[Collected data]

━━━━━━━━

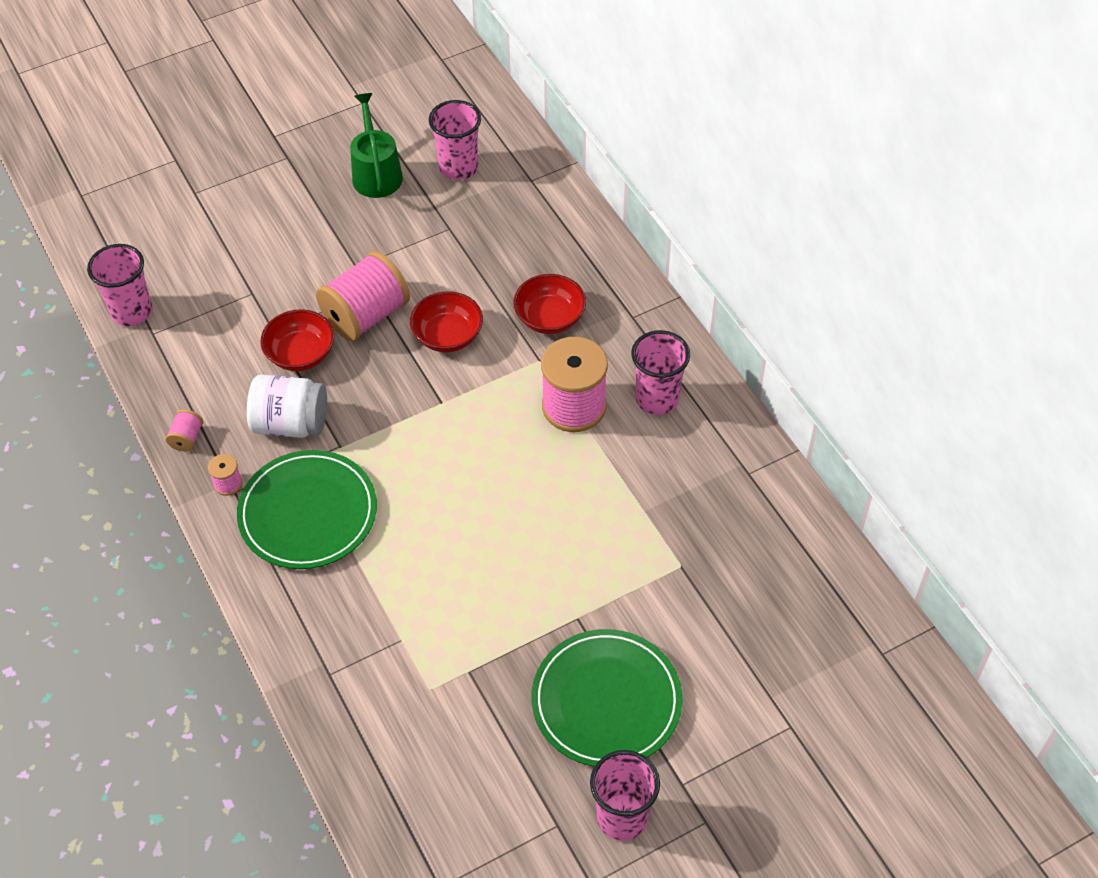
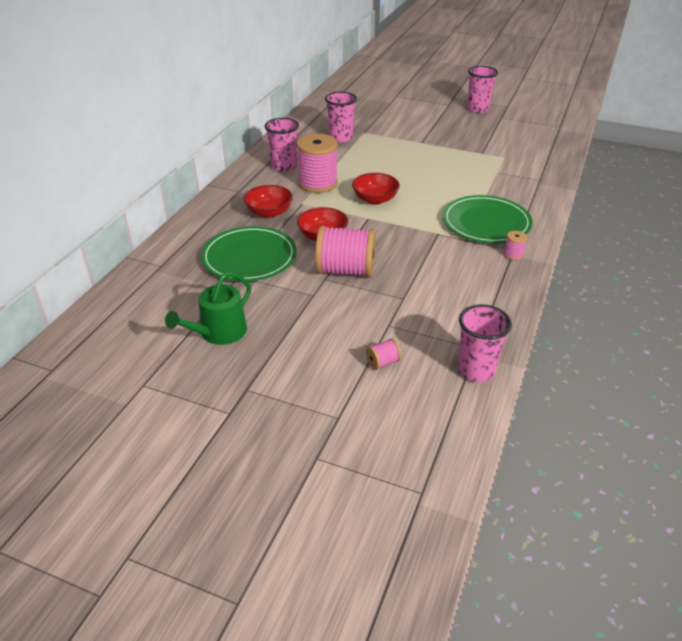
camera: 130 degrees left, 15 degrees down
(187, 438) = (514, 285): pink spool -> pink spool (383, 362)
(291, 423) = (450, 255): white jar -> none
(301, 354) = (404, 278): red bowl -> red bowl (375, 199)
(458, 167) = (176, 299): pink cup -> pink cup (340, 137)
(606, 701) = (443, 125): green plate -> green plate (249, 257)

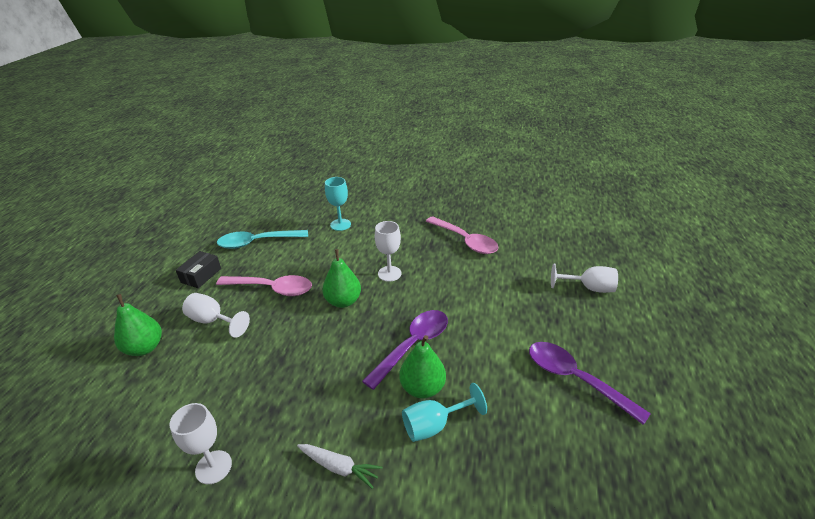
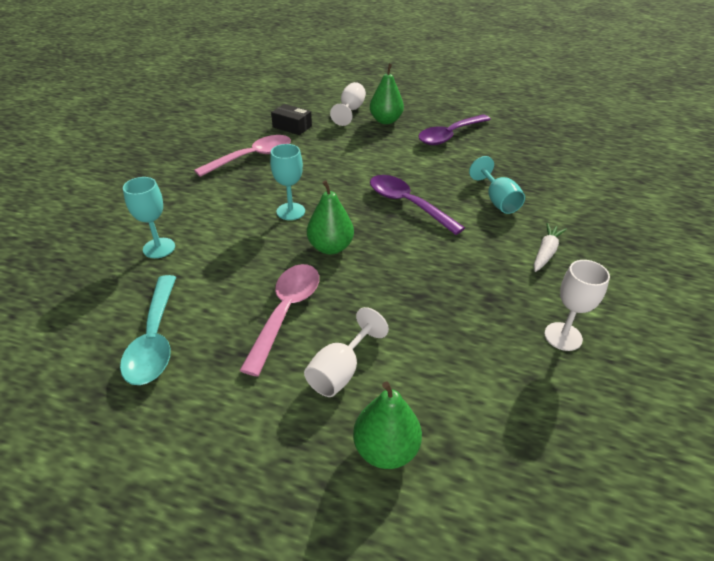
camera: 85 degrees left, 5 degrees up
(201, 275) = (219, 406): black box -> black box (292, 126)
(389, 273) = (290, 211): white goblet -> turquoise goblet
(422, 388) = (459, 203): green pear -> green pear (386, 121)

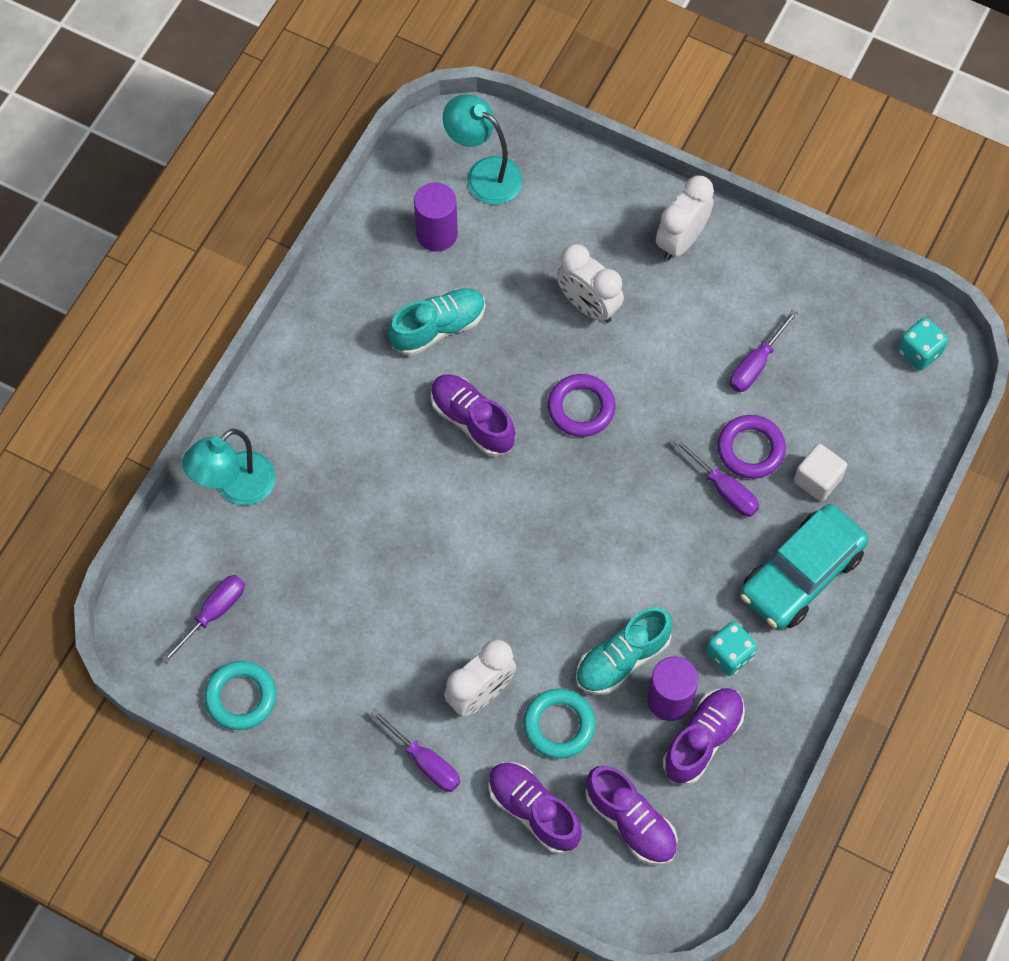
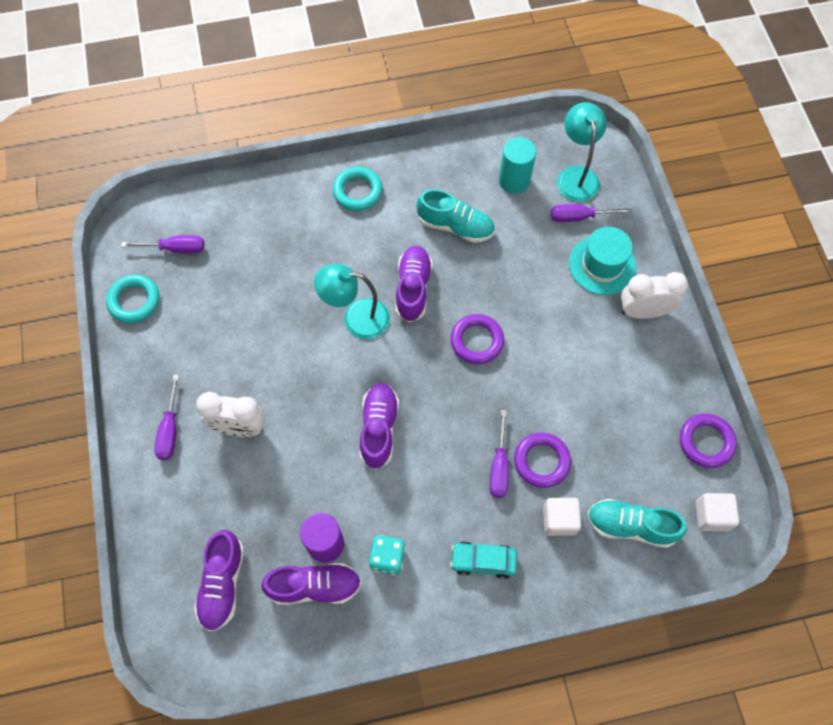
camera: 50 degrees right, 0 degrees up
(236, 488) = (262, 202): turquoise lamp -> turquoise lamp (356, 318)
(437, 234) = (514, 181): purple cylinder -> turquoise cylinder
(533, 810) = (185, 517): purple shoe -> purple shoe (379, 429)
(559, 725) = (254, 489): turquoise ring -> turquoise ring (357, 191)
(588, 305) = (547, 293): white clock -> none
(601, 234) = (602, 265): none -> turquoise hat
(622, 659) = (330, 493): turquoise shoe -> turquoise shoe (630, 526)
(756, 364) = (603, 419): purple screwdriver -> purple screwdriver (579, 217)
(801, 574) = (483, 561): turquoise car -> turquoise car, size x0.56
(850, 298) = (706, 442): none -> purple ring
(919, 352) = (711, 515): turquoise dice -> white cube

━━━━━━━━

> **Goal of the exercise**
Could you print exactly the lines from the one containing "(850, 298) = (706, 442): none -> purple ring" through the last line of the records above?

> **Task response**
(850, 298) = (706, 442): none -> purple ring
(919, 352) = (711, 515): turquoise dice -> white cube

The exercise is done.